▶ Your objective:
Within the listing below, please copy exactly the lines between the line holding "(410,51) to (552,365)" and the line holding "to muffinka/różowy (328,93)", inclusive.

▶ Material for this task:
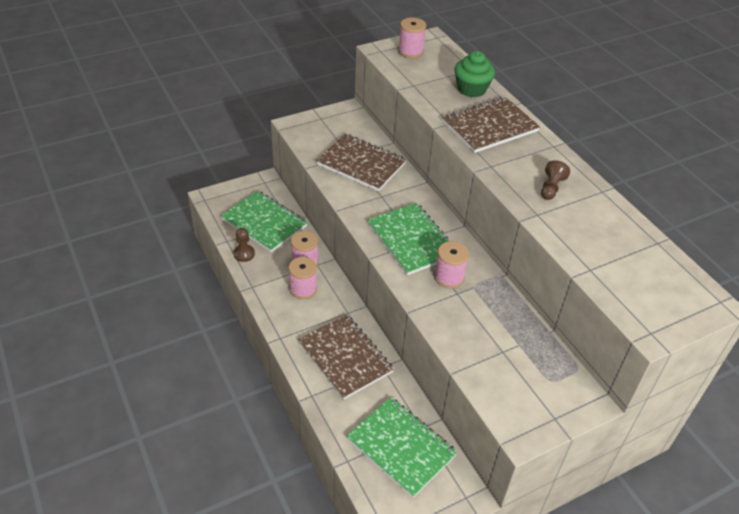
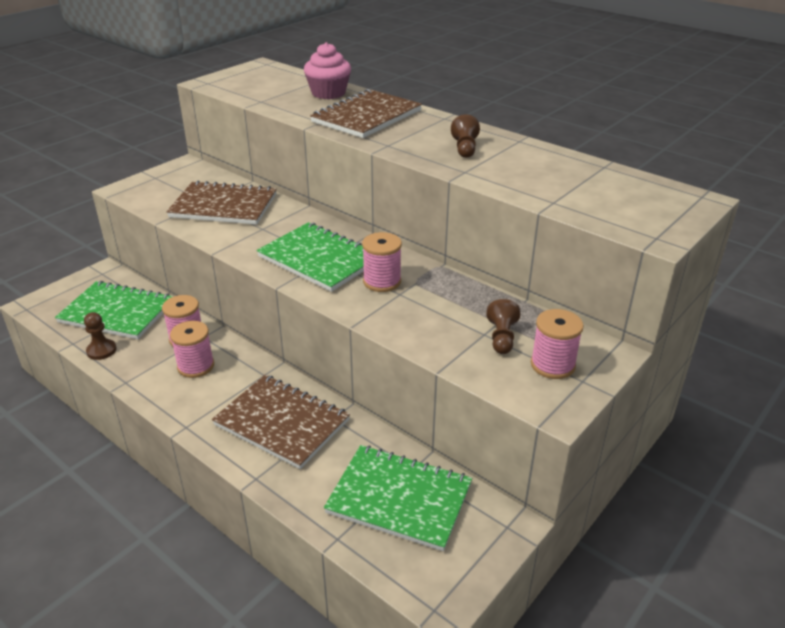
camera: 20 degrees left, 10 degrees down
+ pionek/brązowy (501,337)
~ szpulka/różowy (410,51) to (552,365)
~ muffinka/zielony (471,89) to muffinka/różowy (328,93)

---

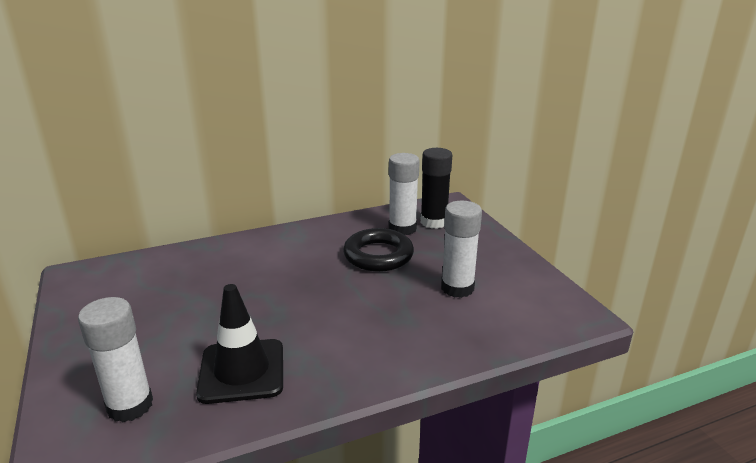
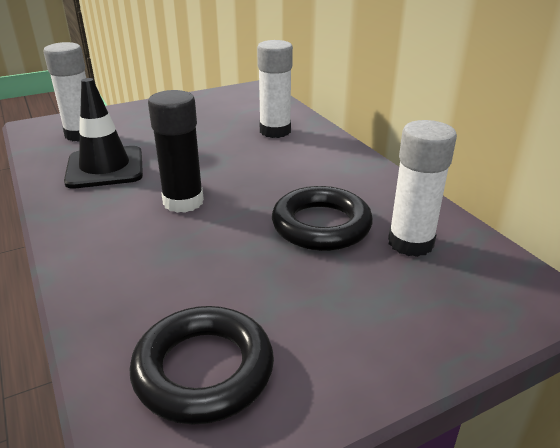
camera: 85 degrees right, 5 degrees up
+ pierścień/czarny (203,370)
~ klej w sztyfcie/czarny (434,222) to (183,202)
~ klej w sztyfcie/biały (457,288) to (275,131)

▶ Answer area:
~ szpulka/różowy (410,51) to (552,365)
~ muffinka/zielony (471,89) to muffinka/różowy (328,93)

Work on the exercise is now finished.